▶ [What you need to do]: Every record below should be printed exactly as given.

▶ [Extracted information]:
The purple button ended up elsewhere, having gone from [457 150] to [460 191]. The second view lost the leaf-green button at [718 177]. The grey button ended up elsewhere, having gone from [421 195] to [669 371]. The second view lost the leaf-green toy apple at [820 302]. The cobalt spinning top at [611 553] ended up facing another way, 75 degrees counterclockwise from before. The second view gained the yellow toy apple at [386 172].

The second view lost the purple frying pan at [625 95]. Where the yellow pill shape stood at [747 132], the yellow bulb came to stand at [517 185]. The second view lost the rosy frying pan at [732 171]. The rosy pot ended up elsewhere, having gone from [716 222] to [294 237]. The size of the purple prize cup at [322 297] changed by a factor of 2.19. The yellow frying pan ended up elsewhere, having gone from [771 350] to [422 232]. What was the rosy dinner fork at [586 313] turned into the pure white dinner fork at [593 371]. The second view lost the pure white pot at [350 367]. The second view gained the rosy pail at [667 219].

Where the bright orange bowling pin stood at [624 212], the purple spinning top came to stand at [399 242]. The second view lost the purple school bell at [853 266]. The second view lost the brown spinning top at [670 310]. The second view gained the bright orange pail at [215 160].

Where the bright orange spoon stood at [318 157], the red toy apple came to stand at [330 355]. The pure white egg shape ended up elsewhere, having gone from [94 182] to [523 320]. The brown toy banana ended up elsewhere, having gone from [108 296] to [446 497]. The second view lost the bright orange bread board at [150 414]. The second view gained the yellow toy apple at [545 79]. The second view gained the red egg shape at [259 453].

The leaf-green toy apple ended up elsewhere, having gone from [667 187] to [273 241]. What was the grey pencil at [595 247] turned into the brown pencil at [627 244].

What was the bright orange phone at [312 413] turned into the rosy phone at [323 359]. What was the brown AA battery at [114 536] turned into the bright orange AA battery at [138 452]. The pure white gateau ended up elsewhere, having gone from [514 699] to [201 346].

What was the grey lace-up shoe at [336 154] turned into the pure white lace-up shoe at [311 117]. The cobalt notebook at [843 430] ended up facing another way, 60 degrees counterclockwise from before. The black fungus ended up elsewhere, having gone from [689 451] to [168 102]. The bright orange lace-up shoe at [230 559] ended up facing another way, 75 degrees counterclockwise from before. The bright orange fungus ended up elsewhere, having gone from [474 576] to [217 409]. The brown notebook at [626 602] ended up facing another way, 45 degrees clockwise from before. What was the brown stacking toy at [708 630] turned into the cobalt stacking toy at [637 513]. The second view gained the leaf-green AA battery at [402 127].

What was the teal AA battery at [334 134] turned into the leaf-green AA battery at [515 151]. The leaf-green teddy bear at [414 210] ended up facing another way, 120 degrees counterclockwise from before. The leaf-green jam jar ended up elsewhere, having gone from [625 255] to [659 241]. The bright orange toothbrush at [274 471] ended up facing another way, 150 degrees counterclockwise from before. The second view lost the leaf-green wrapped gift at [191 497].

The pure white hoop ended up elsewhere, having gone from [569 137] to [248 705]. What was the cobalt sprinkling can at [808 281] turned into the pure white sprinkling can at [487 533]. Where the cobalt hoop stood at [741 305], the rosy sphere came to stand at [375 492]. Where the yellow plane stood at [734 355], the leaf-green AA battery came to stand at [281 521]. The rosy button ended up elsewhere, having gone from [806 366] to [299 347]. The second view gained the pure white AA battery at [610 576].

▶ [Result for this exercise]:
The purple button ended up elsewhere, having gone from [457 150] to [460 191]. The second view lost the leaf-green button at [718 177]. The grey button ended up elsewhere, having gone from [421 195] to [669 371]. The second view lost the leaf-green toy apple at [820 302]. The cobalt spinning top at [611 553] ended up facing another way, 75 degrees counterclockwise from before. The second view gained the yellow toy apple at [386 172].

The second view lost the purple frying pan at [625 95]. Where the yellow pill shape stood at [747 132], the yellow bulb came to stand at [517 185]. The second view lost the rosy frying pan at [732 171]. The rosy pot ended up elsewhere, having gone from [716 222] to [294 237]. The size of the purple prize cup at [322 297] changed by a factor of 2.19. The yellow frying pan ended up elsewhere, having gone from [771 350] to [422 232]. What was the rosy dinner fork at [586 313] turned into the pure white dinner fork at [593 371]. The second view lost the pure white pot at [350 367]. The second view gained the rosy pail at [667 219].

Where the bright orange bowling pin stood at [624 212], the purple spinning top came to stand at [399 242]. The second view lost the purple school bell at [853 266]. The second view lost the brown spinning top at [670 310]. The second view gained the bright orange pail at [215 160].

Where the bright orange spoon stood at [318 157], the red toy apple came to stand at [330 355]. The pure white egg shape ended up elsewhere, having gone from [94 182] to [523 320]. The brown toy banana ended up elsewhere, having gone from [108 296] to [446 497]. The second view lost the bright orange bread board at [150 414]. The second view gained the yellow toy apple at [545 79]. The second view gained the red egg shape at [259 453].

The leaf-green toy apple ended up elsewhere, having gone from [667 187] to [273 241]. What was the grey pencil at [595 247] turned into the brown pencil at [627 244].

What was the bright orange phone at [312 413] turned into the rosy phone at [323 359]. What was the brown AA battery at [114 536] turned into the bright orange AA battery at [138 452]. The pure white gateau ended up elsewhere, having gone from [514 699] to [201 346].

What was the grey lace-up shoe at [336 154] turned into the pure white lace-up shoe at [311 117]. The cobalt notebook at [843 430] ended up facing another way, 60 degrees counterclockwise from before. The black fungus ended up elsewhere, having gone from [689 451] to [168 102]. The bright orange lace-up shoe at [230 559] ended up facing another way, 75 degrees counterclockwise from before. The bright orange fungus ended up elsewhere, having gone from [474 576] to [217 409]. The brown notebook at [626 602] ended up facing another way, 45 degrees clockwise from before. What was the brown stacking toy at [708 630] turned into the cobalt stacking toy at [637 513]. The second view gained the leaf-green AA battery at [402 127].

What was the teal AA battery at [334 134] turned into the leaf-green AA battery at [515 151]. The leaf-green teddy bear at [414 210] ended up facing another way, 120 degrees counterclockwise from before. The leaf-green jam jar ended up elsewhere, having gone from [625 255] to [659 241]. The bright orange toothbrush at [274 471] ended up facing another way, 150 degrees counterclockwise from before. The second view lost the leaf-green wrapped gift at [191 497].

The pure white hoop ended up elsewhere, having gone from [569 137] to [248 705]. What was the cobalt sprinkling can at [808 281] turned into the pure white sprinkling can at [487 533]. Where the cobalt hoop stood at [741 305], the rosy sphere came to stand at [375 492]. Where the yellow plane stood at [734 355], the leaf-green AA battery came to stand at [281 521]. The rosy button ended up elsewhere, having gone from [806 366] to [299 347]. The second view gained the pure white AA battery at [610 576].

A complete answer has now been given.